**Exercise prompt**
With the pictures left out, write every entry down exactly.

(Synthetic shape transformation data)

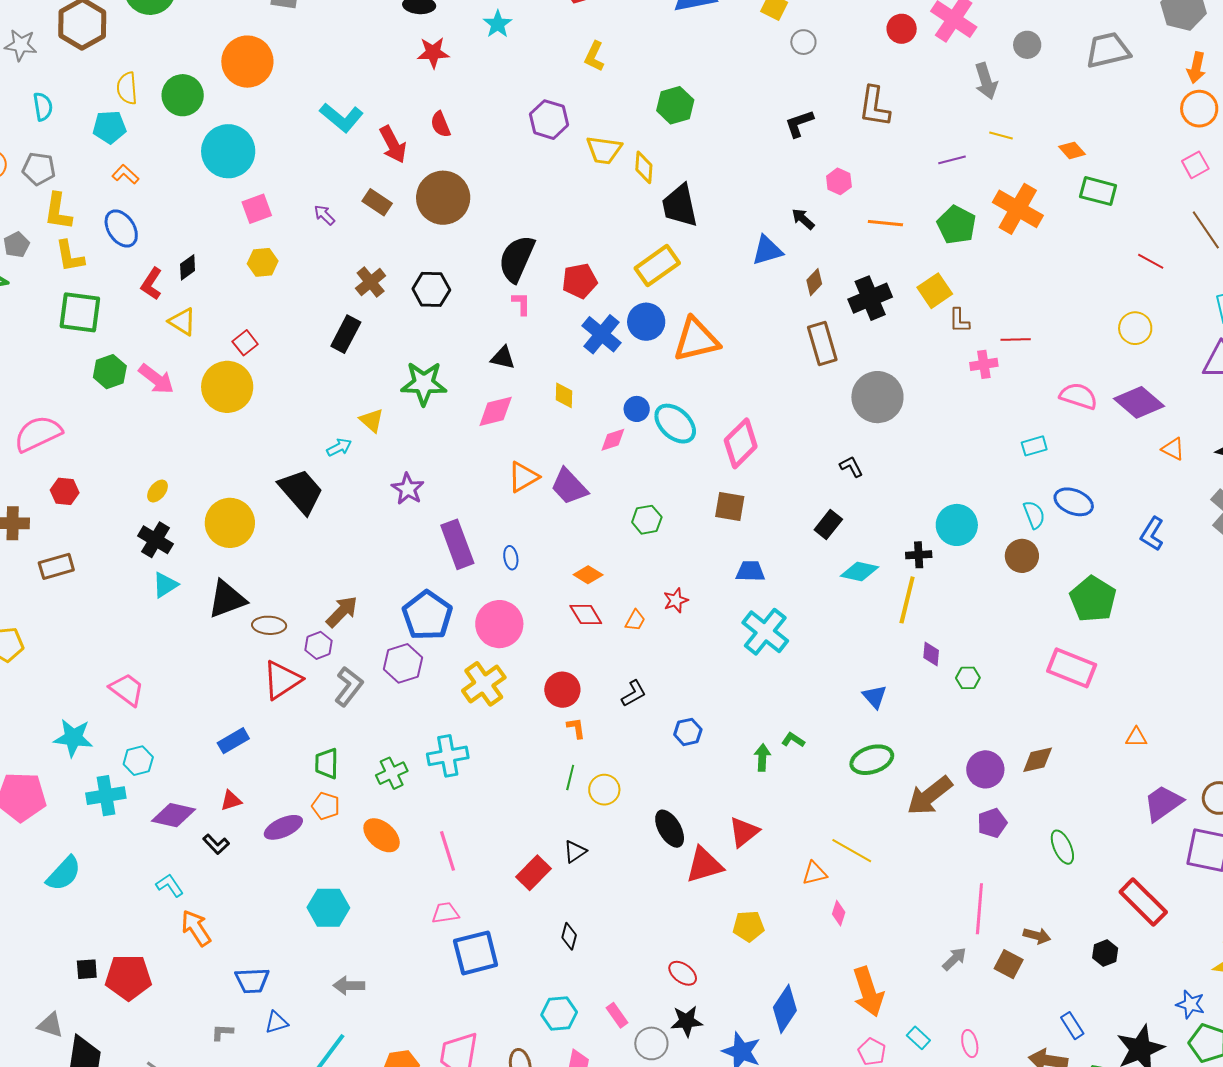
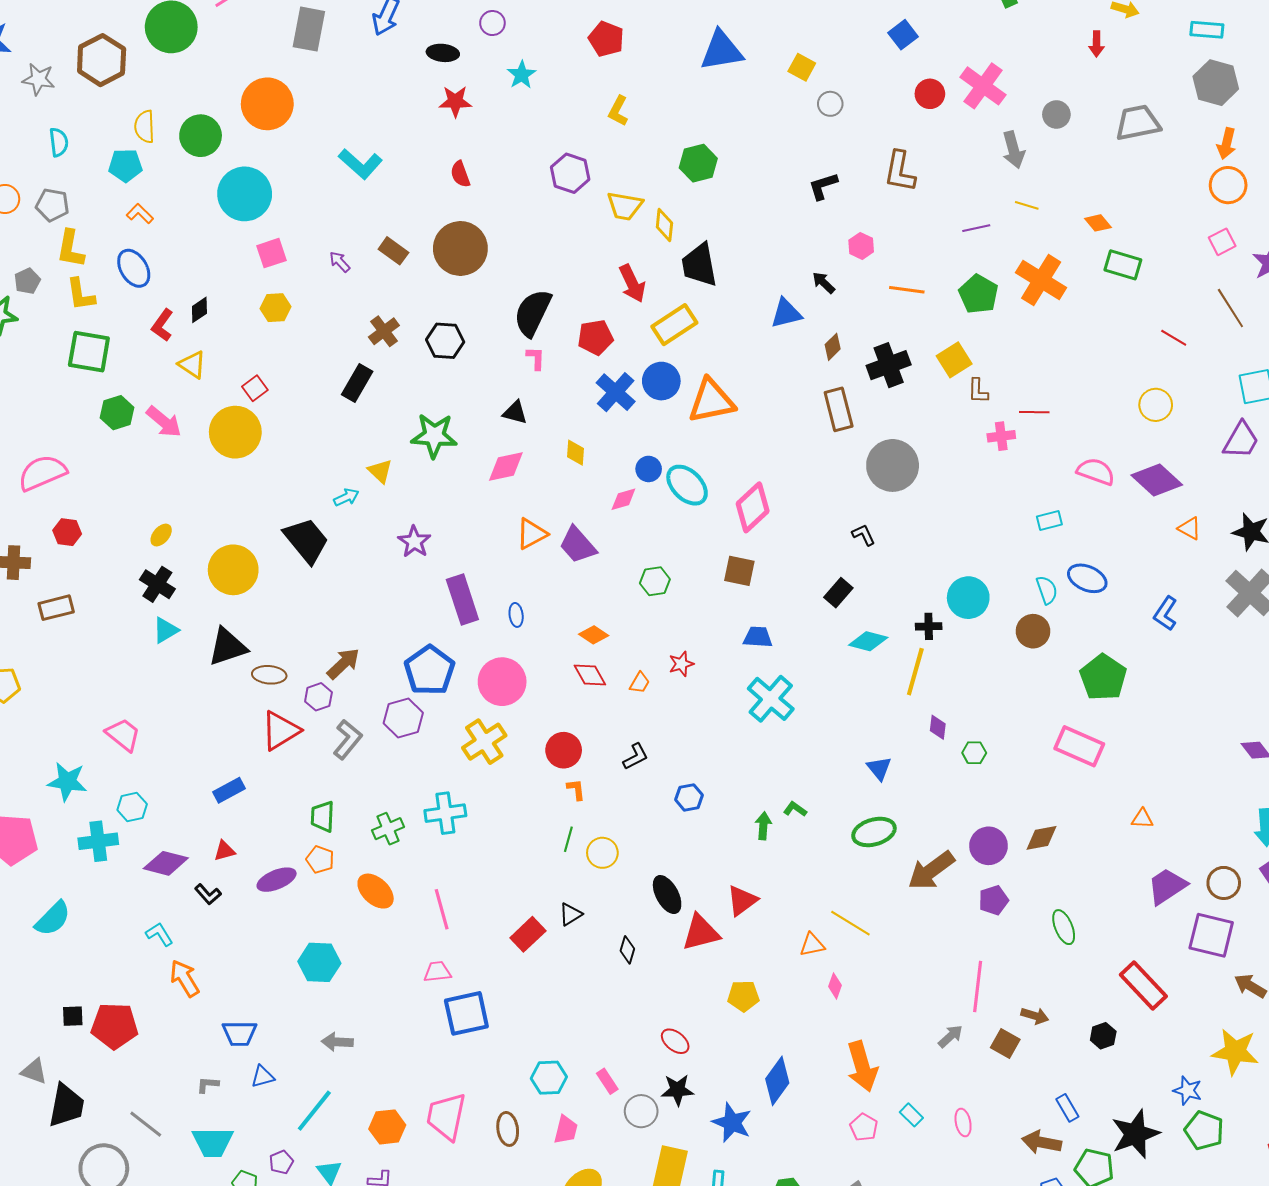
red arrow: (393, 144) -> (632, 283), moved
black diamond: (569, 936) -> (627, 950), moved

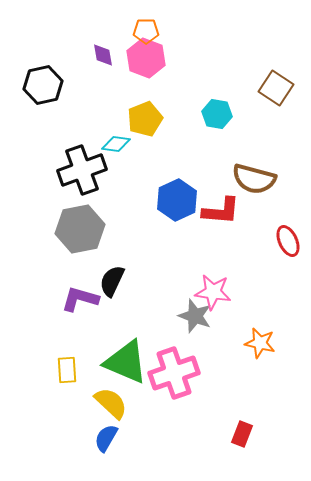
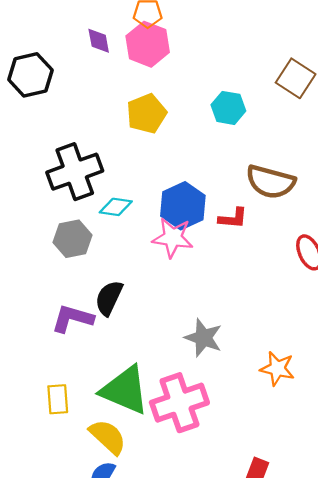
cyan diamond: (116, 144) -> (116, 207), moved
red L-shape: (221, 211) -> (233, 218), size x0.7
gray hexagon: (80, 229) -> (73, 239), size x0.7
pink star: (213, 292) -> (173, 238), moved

**Response to this exercise**
red arrow: (393, 144) -> (632, 283), moved
black diamond: (569, 936) -> (627, 950), moved

cyan diamond: (116, 144) -> (116, 207), moved
red L-shape: (221, 211) -> (233, 218), size x0.7
gray hexagon: (80, 229) -> (73, 239), size x0.7
pink star: (213, 292) -> (173, 238), moved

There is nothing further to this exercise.